*** Opening EXCERPTED DATA ***

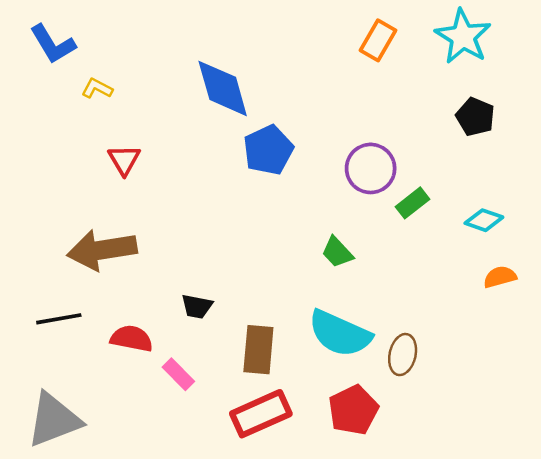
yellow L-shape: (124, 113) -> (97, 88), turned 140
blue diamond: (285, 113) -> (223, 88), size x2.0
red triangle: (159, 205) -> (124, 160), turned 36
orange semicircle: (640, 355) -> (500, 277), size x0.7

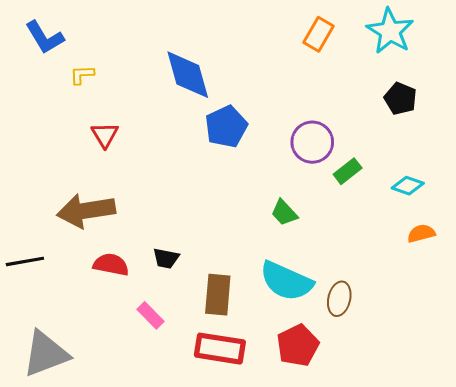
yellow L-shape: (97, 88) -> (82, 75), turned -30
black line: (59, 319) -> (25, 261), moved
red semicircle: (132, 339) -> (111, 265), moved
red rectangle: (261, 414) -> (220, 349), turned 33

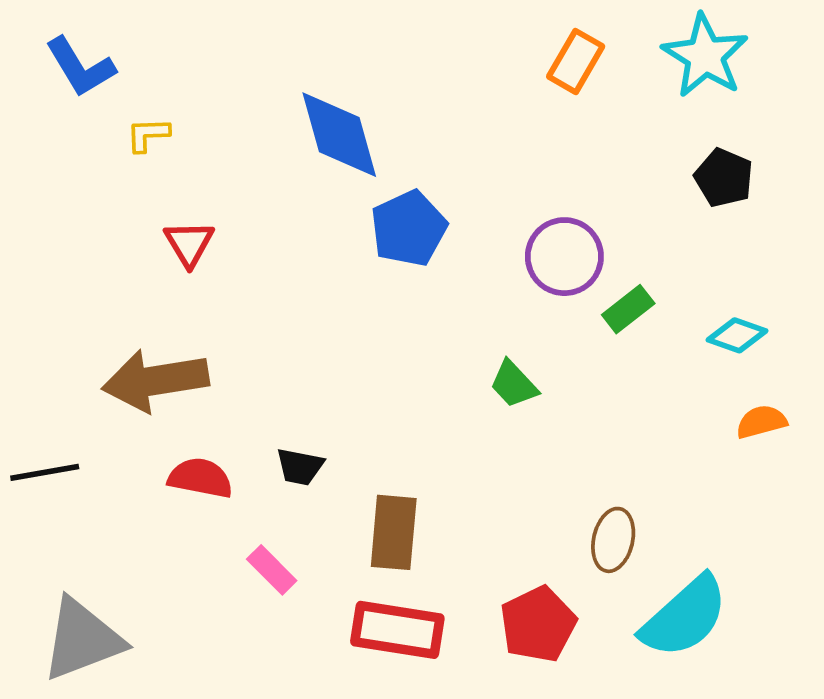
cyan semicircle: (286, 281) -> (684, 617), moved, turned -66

*** Closing EXCERPTED DATA ***

■ WORK INSTRUCTION:
Above are the entries; copy out every line among them that contains the word "shape".

■ WRITTEN REPLY:
yellow L-shape: (124, 113) -> (97, 88), turned 140
yellow L-shape: (97, 88) -> (82, 75), turned -30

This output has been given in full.